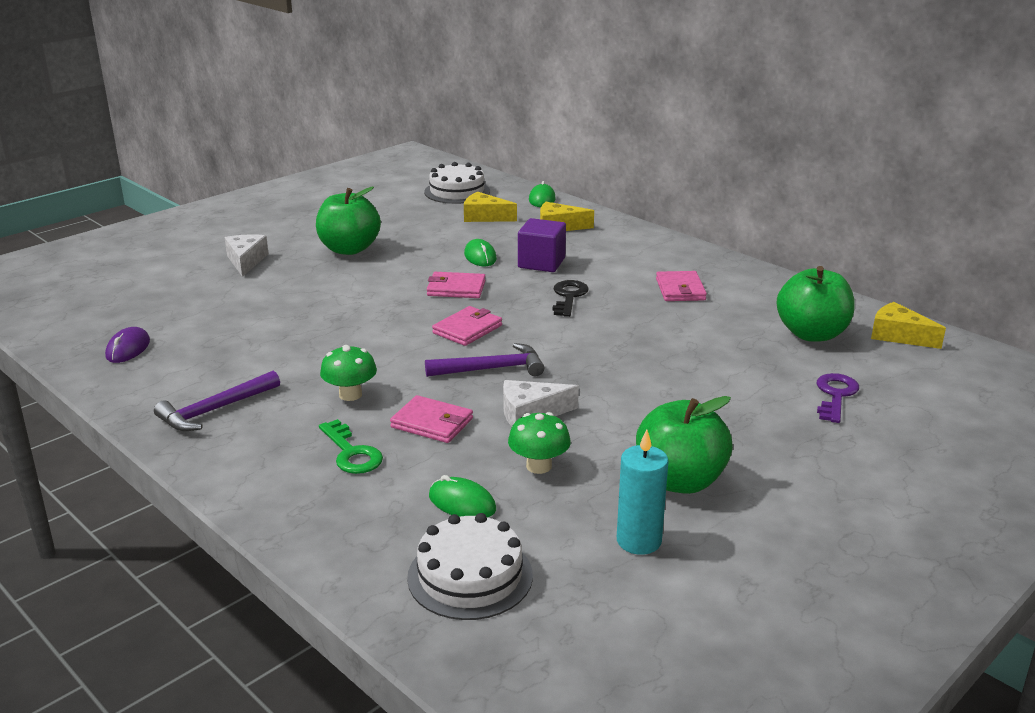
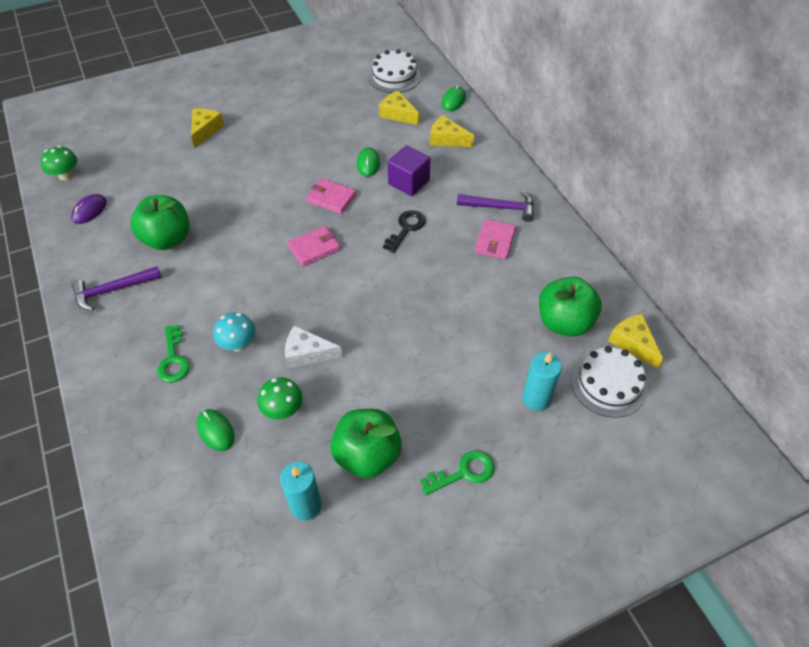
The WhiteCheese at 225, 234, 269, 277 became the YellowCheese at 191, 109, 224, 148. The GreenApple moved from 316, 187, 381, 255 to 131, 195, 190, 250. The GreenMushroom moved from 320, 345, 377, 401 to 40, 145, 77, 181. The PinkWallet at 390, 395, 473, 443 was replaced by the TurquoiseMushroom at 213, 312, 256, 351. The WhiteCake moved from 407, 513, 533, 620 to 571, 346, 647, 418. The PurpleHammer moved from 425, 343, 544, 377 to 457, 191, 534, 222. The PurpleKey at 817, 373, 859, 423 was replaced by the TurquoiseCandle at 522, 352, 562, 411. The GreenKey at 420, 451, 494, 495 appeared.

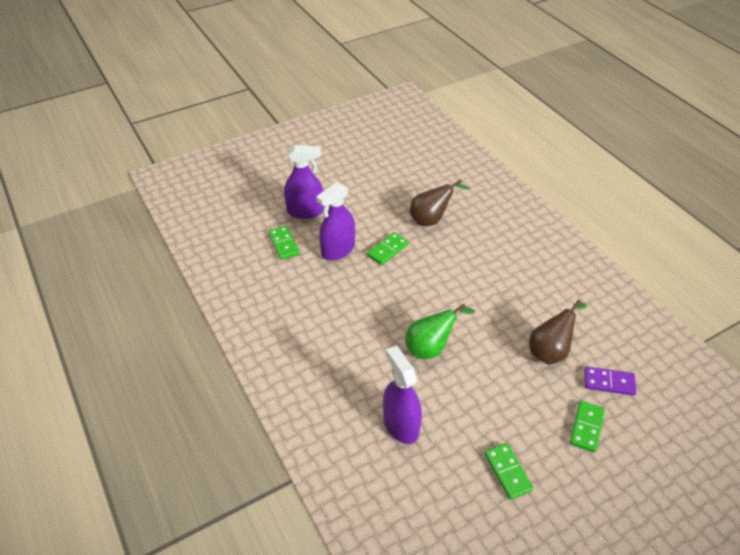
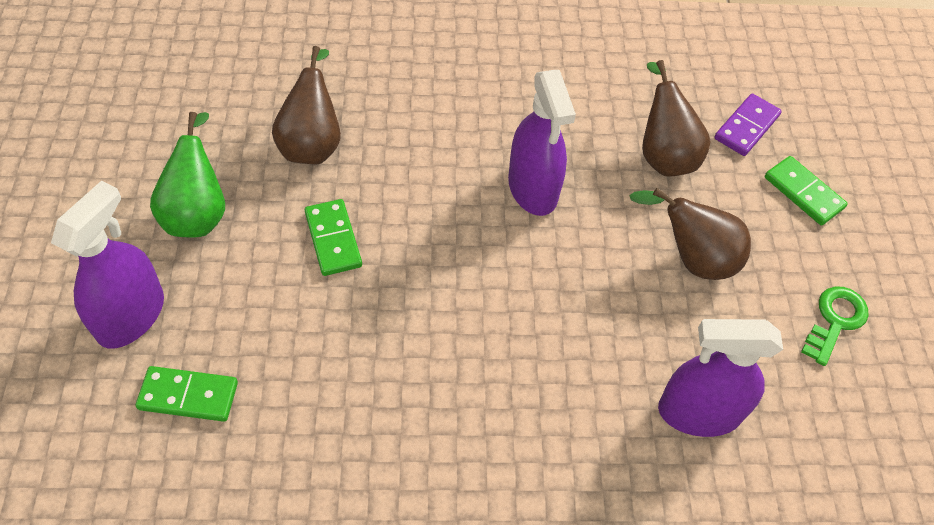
The PurpleSprayBottle moved from 316, 182, 355, 260 to 508, 70, 576, 216. The GreenPear moved from 405, 304, 475, 359 to 150, 112, 225, 237. The GreenDomino at 484, 443, 534, 500 was replaced by the GreenKey at 801, 286, 869, 366. The BrownPear at 629, 188, 751, 280 appeared.

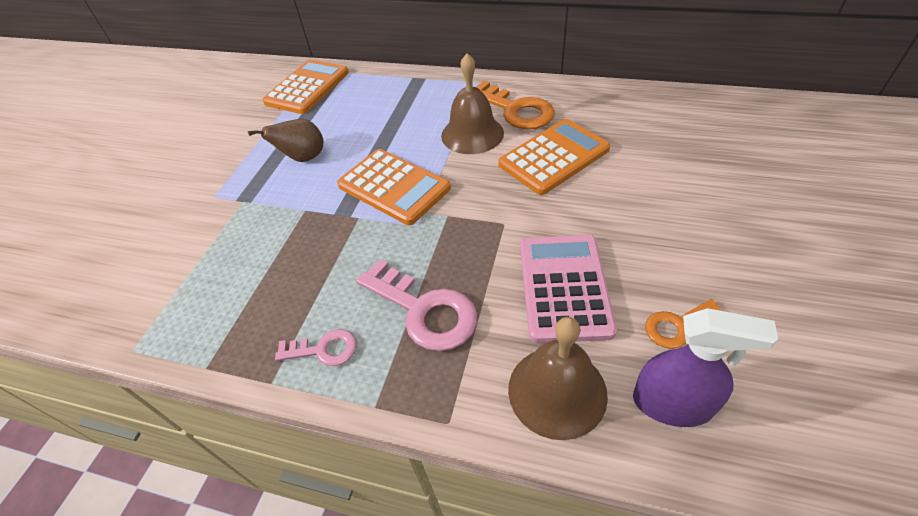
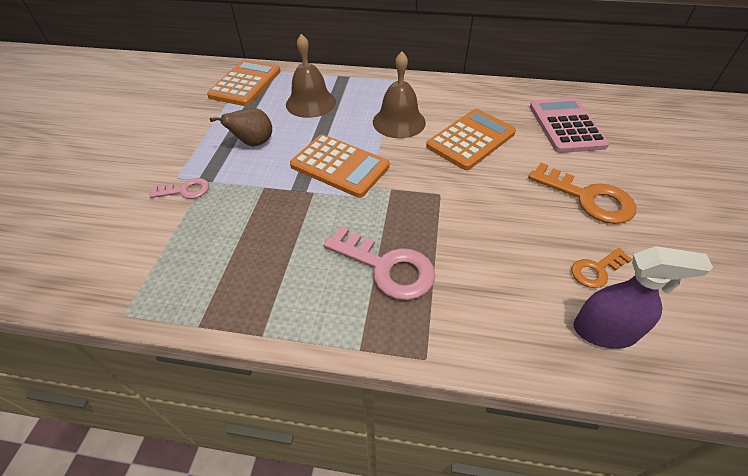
The PinkKey moved from 275, 329, 357, 366 to 149, 178, 209, 199. The OrangeKey moved from 476, 81, 555, 129 to 528, 163, 636, 224. The BrownBell moved from 508, 317, 608, 440 to 286, 34, 336, 118. The PinkCalculator moved from 520, 235, 617, 343 to 530, 98, 609, 153.

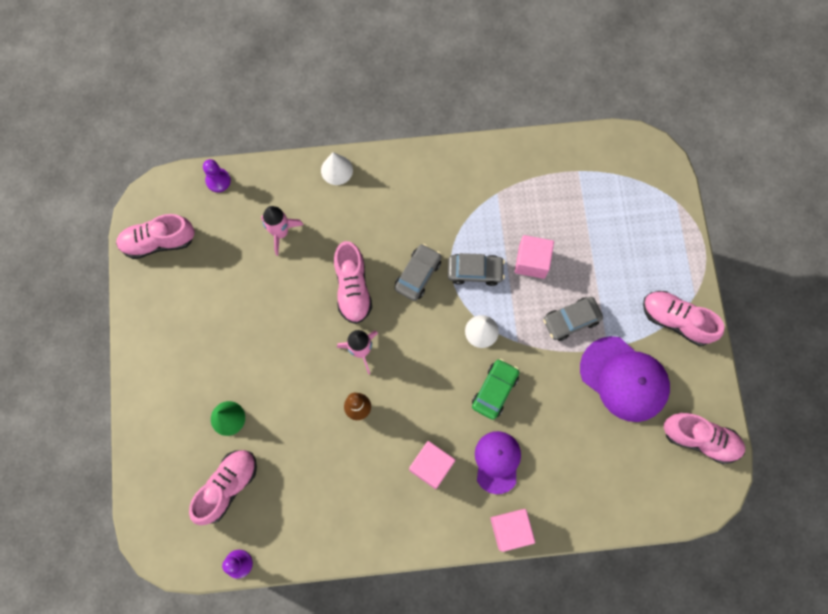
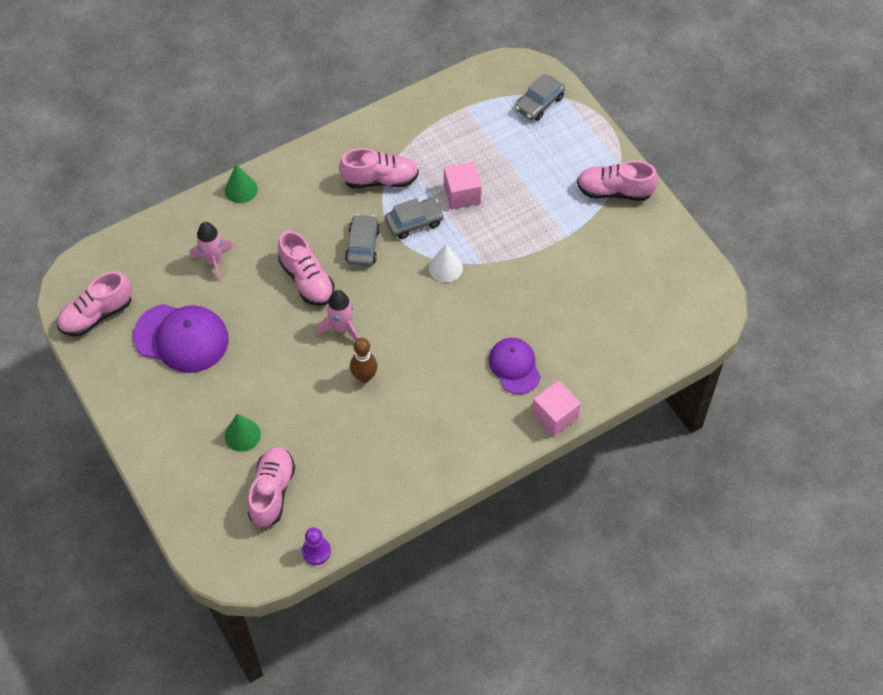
The PurplePawn at 203, 159, 231, 192 disappeared. The WhiteCone at 321, 152, 353, 185 became the GreenCone at 225, 164, 258, 203. The PinkCube at 409, 441, 455, 489 disappeared. The GreenCar at 472, 359, 519, 420 disappeared. The GreyCar moved from 543, 297, 603, 341 to 515, 74, 565, 121. The PurpleCap moved from 580, 336, 670, 422 to 133, 304, 229, 373. The PinkShoe moved from 664, 413, 745, 464 to 339, 148, 419, 188.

**WHAT YOU SHOULD DO**
The whole listing is to be written out exactly; the pictures stay out of the copy.

**ANSWER TO THIS TASK**
The WhiteCheese at 225, 234, 269, 277 became the YellowCheese at 191, 109, 224, 148. The GreenApple moved from 316, 187, 381, 255 to 131, 195, 190, 250. The GreenMushroom moved from 320, 345, 377, 401 to 40, 145, 77, 181. The PinkWallet at 390, 395, 473, 443 was replaced by the TurquoiseMushroom at 213, 312, 256, 351. The WhiteCake moved from 407, 513, 533, 620 to 571, 346, 647, 418. The PurpleHammer moved from 425, 343, 544, 377 to 457, 191, 534, 222. The PurpleKey at 817, 373, 859, 423 was replaced by the TurquoiseCandle at 522, 352, 562, 411. The GreenKey at 420, 451, 494, 495 appeared.

The PurpleSprayBottle moved from 316, 182, 355, 260 to 508, 70, 576, 216. The GreenPear moved from 405, 304, 475, 359 to 150, 112, 225, 237. The GreenDomino at 484, 443, 534, 500 was replaced by the GreenKey at 801, 286, 869, 366. The BrownPear at 629, 188, 751, 280 appeared.

The PinkKey moved from 275, 329, 357, 366 to 149, 178, 209, 199. The OrangeKey moved from 476, 81, 555, 129 to 528, 163, 636, 224. The BrownBell moved from 508, 317, 608, 440 to 286, 34, 336, 118. The PinkCalculator moved from 520, 235, 617, 343 to 530, 98, 609, 153.

The PurplePawn at 203, 159, 231, 192 disappeared. The WhiteCone at 321, 152, 353, 185 became the GreenCone at 225, 164, 258, 203. The PinkCube at 409, 441, 455, 489 disappeared. The GreenCar at 472, 359, 519, 420 disappeared. The GreyCar moved from 543, 297, 603, 341 to 515, 74, 565, 121. The PurpleCap moved from 580, 336, 670, 422 to 133, 304, 229, 373. The PinkShoe moved from 664, 413, 745, 464 to 339, 148, 419, 188.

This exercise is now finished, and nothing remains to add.